What you will do:
For this exercise, repeat exactly the lines below starting at the line holding "pink semicircle: (257, 587)" and ending at the line holding "black trapezoid: (48, 134)", both included, with no extra lines and no pictures.
------ Data for this task
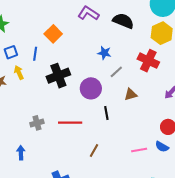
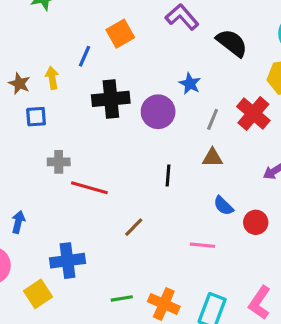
blue square: (11, 52) -> (36, 117), moved
gray line: (116, 72) -> (213, 119), moved, turned -40
purple circle: (91, 88) -> (158, 112), moved
red line: (70, 123) -> (89, 188), moved
blue semicircle: (162, 147) -> (223, 206), moved
blue arrow: (21, 153) -> (18, 222), moved

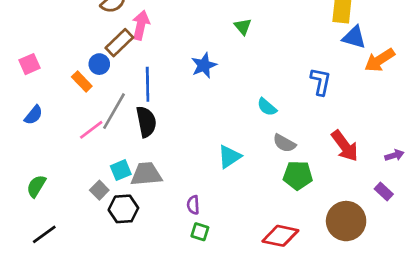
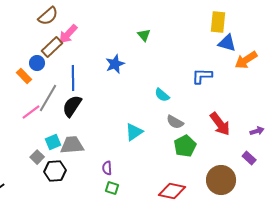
pink arrow: (141, 25) -> (68, 34), turned -150
blue L-shape: (321, 82) -> (202, 76), turned -100
black semicircle: (146, 122) -> (72, 106), turned -135
green pentagon: (298, 175) -> (185, 146), turned -30

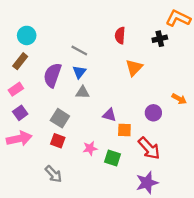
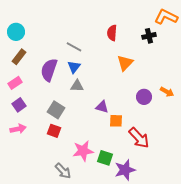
cyan circle: (27, 35) -> (16, 32), moved
purple circle: (153, 113) -> (144, 97), moved
pink arrow: (19, 139) -> (18, 129), size x0.7
pink star: (90, 148) -> (83, 151), moved, size x1.5
green square: (113, 158) -> (105, 158), moved
gray arrow: (53, 174) -> (63, 171), moved
purple star: (147, 183) -> (125, 170), moved

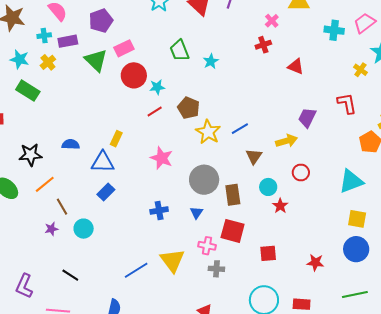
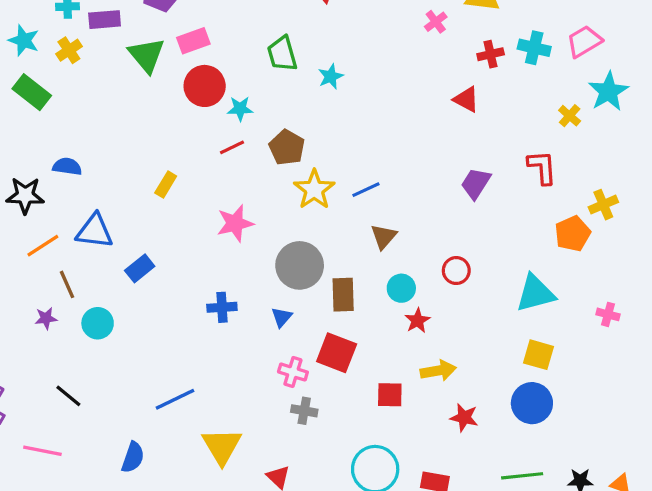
red cross: (263, 45) -> (491, 54), moved
yellow arrow: (286, 141) -> (438, 371), moved
blue semicircle: (71, 144) -> (67, 166), moved
pink star: (162, 158) -> (235, 223), turned 30
blue triangle: (103, 162) -> (95, 231), moved
yellow triangle: (172, 260) -> (222, 446), moved

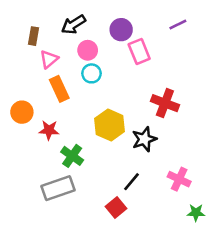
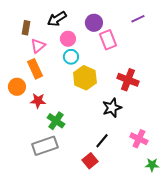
orange rectangle: (59, 89) -> (35, 69), moved
yellow hexagon: (110, 125) -> (85, 78), moved

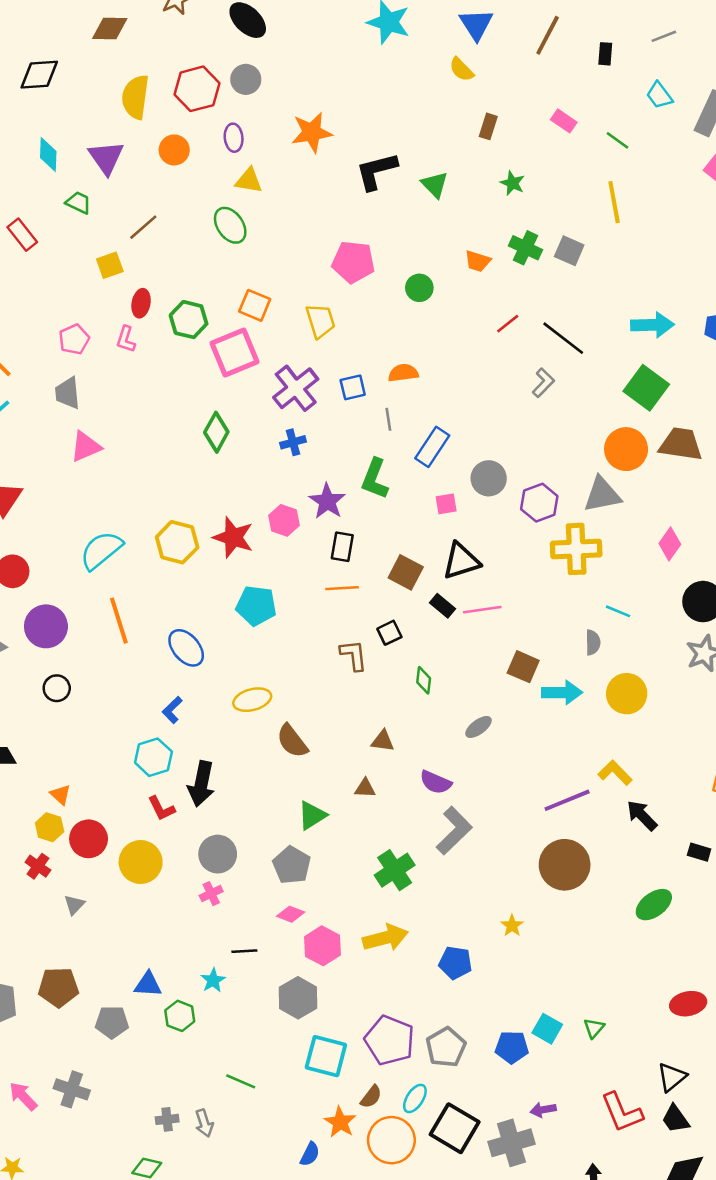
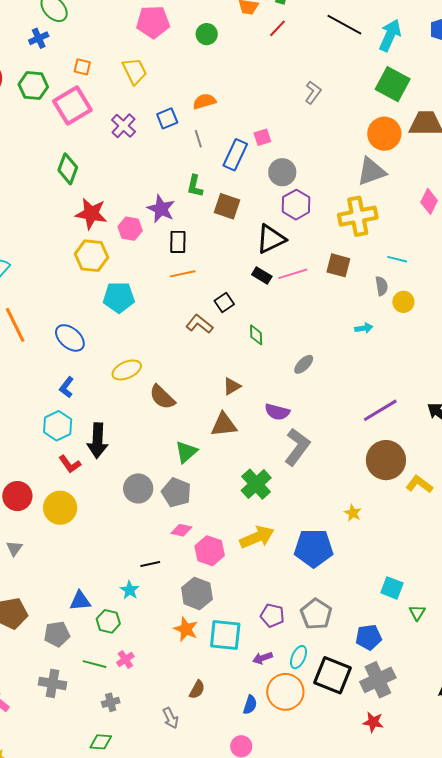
orange square: (255, 305) -> (82, 67), size x0.7
red line: (508, 324) -> (277, 28), moved
cyan arrow: (652, 325) -> (390, 35), turned -56
black line: (563, 338) -> (344, 25), moved
purple cross: (296, 388) -> (124, 126), size x0.7
blue cross: (293, 442) -> (39, 38), moved
green L-shape: (375, 479) -> (195, 186), size x0.7
purple hexagon: (539, 503) -> (296, 205), moved
pink square: (446, 504) -> (262, 137), moved
red star: (233, 537) -> (91, 214), moved
yellow hexagon: (177, 542) -> (91, 256), moved
brown square: (406, 572) -> (227, 206), moved
brown L-shape: (354, 655) -> (199, 324), turned -36
brown square: (523, 667) -> (338, 265), moved
cyan arrow: (562, 692) -> (364, 328), size x0.6
yellow circle: (627, 694) -> (403, 302), moved, size x0.7
brown triangle: (383, 741) -> (232, 386), turned -30
yellow L-shape: (615, 773) -> (419, 484), moved
brown triangle: (365, 788) -> (224, 425), size x1.6
gray circle: (218, 854) -> (138, 488), moved
pink cross: (211, 894) -> (125, 659), moved
blue pentagon: (455, 963) -> (314, 548), size x1.5
green triangle: (594, 1028) -> (417, 613), moved
purple pentagon: (390, 1040) -> (272, 615), size x0.6
blue pentagon: (512, 1047) -> (369, 637), moved
green line: (241, 1081) -> (95, 664), moved
gray cross: (72, 1089) -> (53, 683), moved
brown semicircle: (371, 1097) -> (197, 690), moved
purple arrow: (543, 1110) -> (262, 658), moved
orange star: (340, 1122) -> (186, 629), moved
gray arrow: (204, 1123) -> (171, 718), moved
blue semicircle: (310, 1154) -> (250, 705), moved

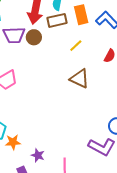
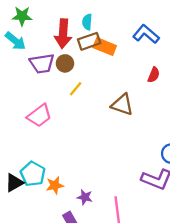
orange rectangle: (81, 15) -> (105, 47), moved, turned -48
yellow line: (76, 46) -> (76, 89), moved

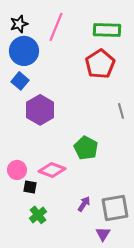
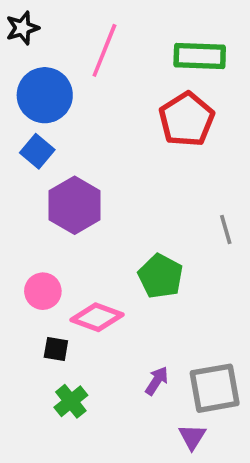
black star: (19, 24) -> (22, 28), moved
gray line: (121, 111) -> (226, 230), moved
pink circle: (17, 170) -> (43, 291), moved

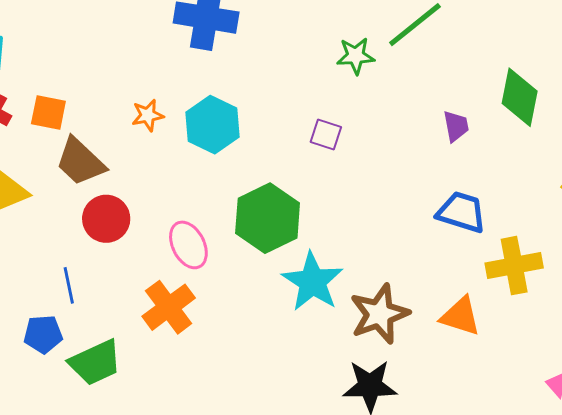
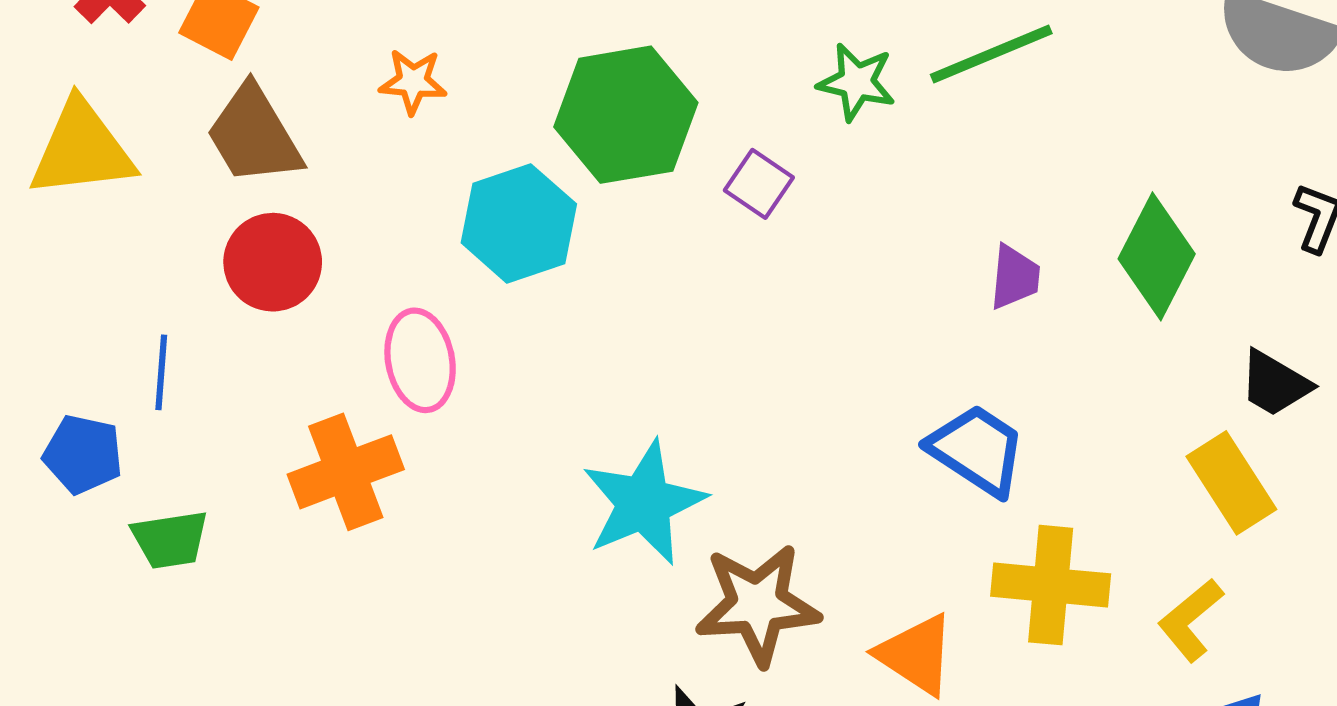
cyan hexagon: (213, 125) -> (519, 223), moved
purple square: (326, 135) -> (759, 184), moved
green hexagon: (268, 218) -> (626, 115), moved
green trapezoid: (95, 362) -> (170, 539), size x0.7

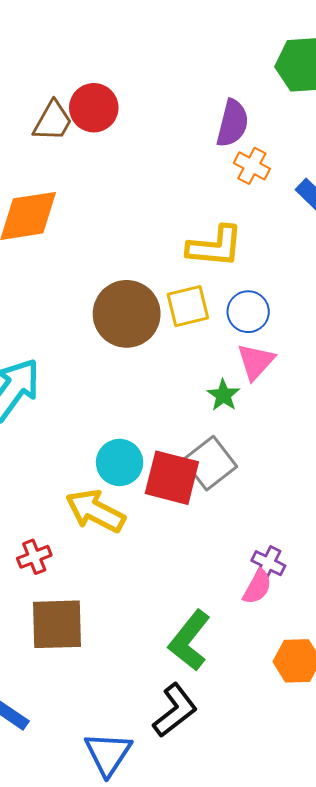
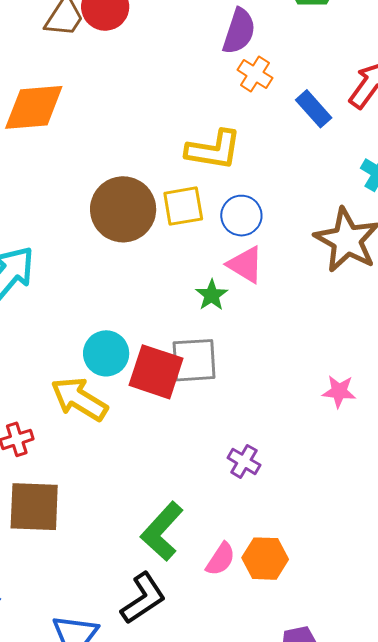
pink triangle: (256, 362) -> (245, 265), turned -45
gray square: (210, 463) -> (194, 360), turned 30
pink semicircle: (257, 587) -> (221, 559), moved

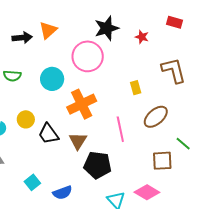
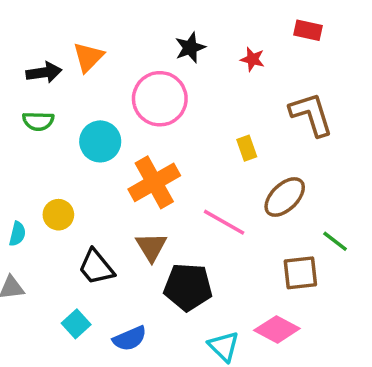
black star: (107, 28) -> (190, 48), size x0.7
green semicircle: (12, 76) -> (38, 121), moved
pink line: (120, 129) -> (224, 222), turned -45
black trapezoid: (48, 134) -> (96, 267), moved

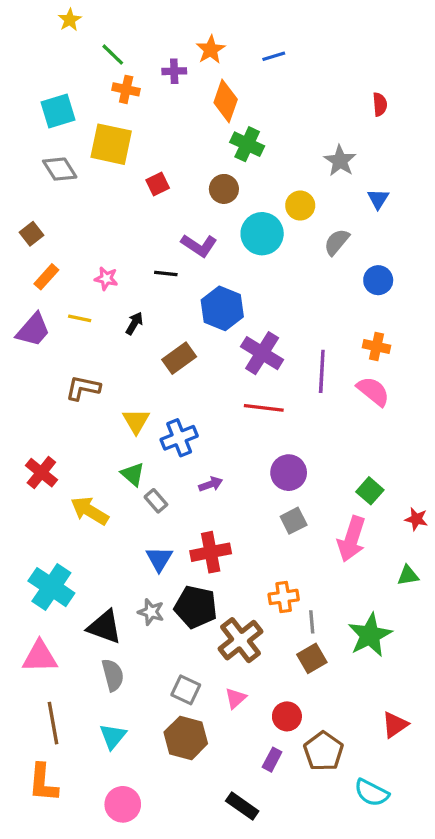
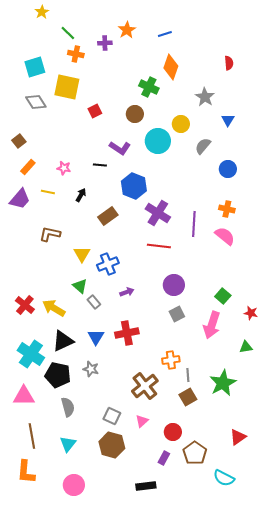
orange diamond: (226, 101) -> (171, 67), moved
red cross: (41, 473) -> (25, 305), moved
black pentagon: (196, 607) -> (58, 375), moved
black triangle: (104, 627) -> (63, 341), moved, turned -45
black rectangle: (242, 806) -> (146, 486), turned -42

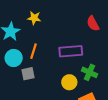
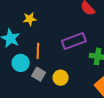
------------
Expected output:
pink semicircle: (257, 587) -> (221, 559), moved

black star: (107, 28) -> (190, 48), size x0.7
green semicircle: (12, 76) -> (38, 121), moved
pink line: (120, 129) -> (224, 222), turned -45
black trapezoid: (48, 134) -> (96, 267), moved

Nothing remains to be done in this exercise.